● **Provided data**
◇ ◇ ◇ ◇ ◇
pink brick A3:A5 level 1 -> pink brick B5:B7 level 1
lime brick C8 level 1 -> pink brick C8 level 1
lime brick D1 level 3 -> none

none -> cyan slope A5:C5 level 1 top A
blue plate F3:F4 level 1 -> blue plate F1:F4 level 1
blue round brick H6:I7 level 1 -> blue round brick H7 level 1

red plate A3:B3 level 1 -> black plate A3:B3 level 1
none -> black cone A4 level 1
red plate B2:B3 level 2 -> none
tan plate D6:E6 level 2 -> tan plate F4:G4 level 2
◇ ◇ ◇ ◇ ◇
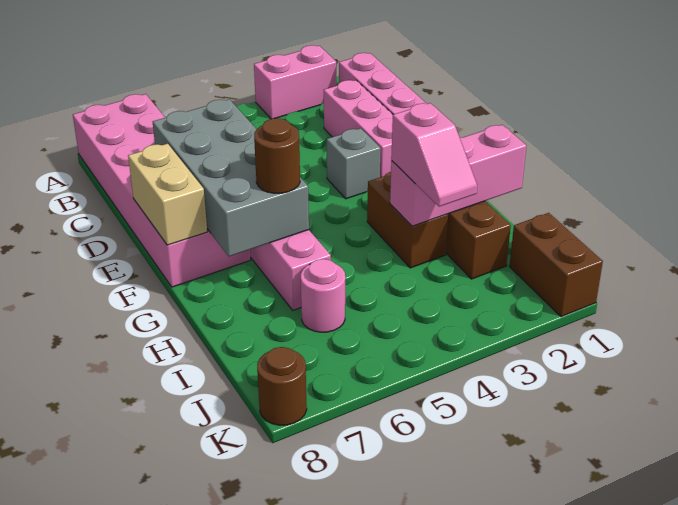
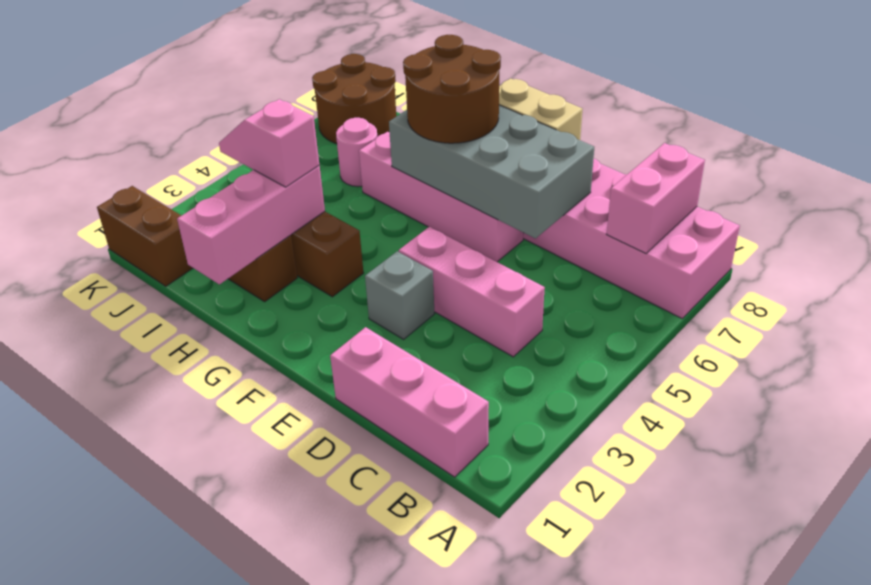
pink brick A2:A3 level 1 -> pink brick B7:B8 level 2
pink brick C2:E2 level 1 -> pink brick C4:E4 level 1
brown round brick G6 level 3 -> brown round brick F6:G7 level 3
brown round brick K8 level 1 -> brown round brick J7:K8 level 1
◇ ◇ ◇ ◇ ◇
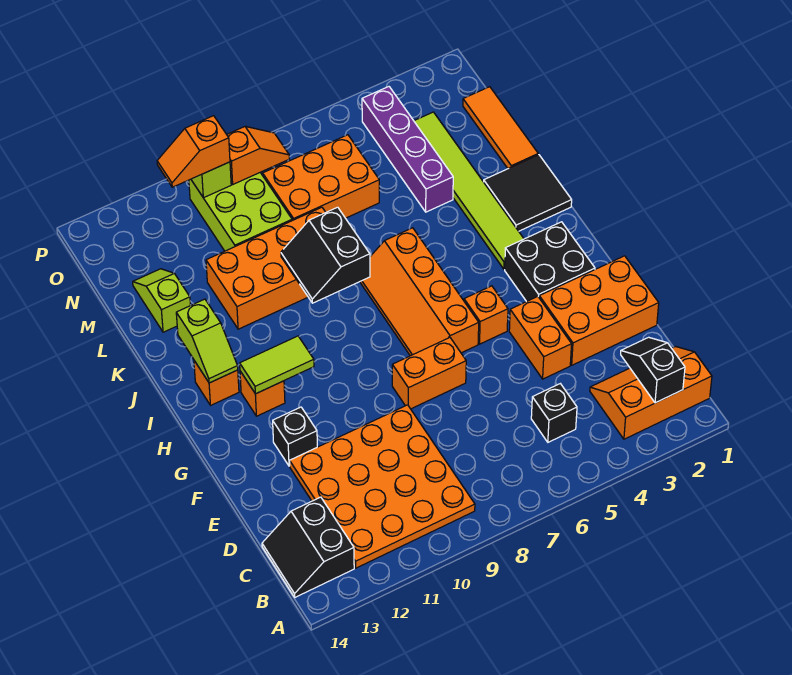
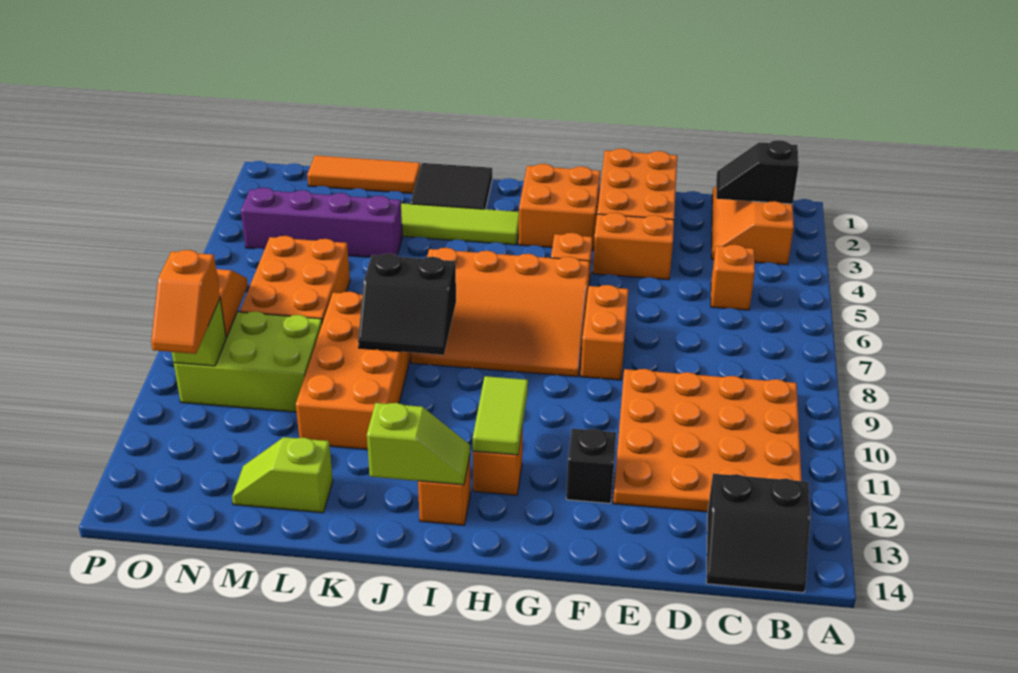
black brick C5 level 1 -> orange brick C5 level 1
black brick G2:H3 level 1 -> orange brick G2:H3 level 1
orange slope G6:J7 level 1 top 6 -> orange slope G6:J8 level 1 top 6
◇ ◇ ◇ ◇ ◇
● **Work instructions**
Write out exactly the lines above from the line with "blue round brick H6:I7" through the line with "tan plate D6:E6", both of them included, and leave out all other lines.

● **Answer to the problem**
blue round brick H6:I7 level 1 -> blue round brick H7 level 1

red plate A3:B3 level 1 -> black plate A3:B3 level 1
none -> black cone A4 level 1
red plate B2:B3 level 2 -> none
tan plate D6:E6 level 2 -> tan plate F4:G4 level 2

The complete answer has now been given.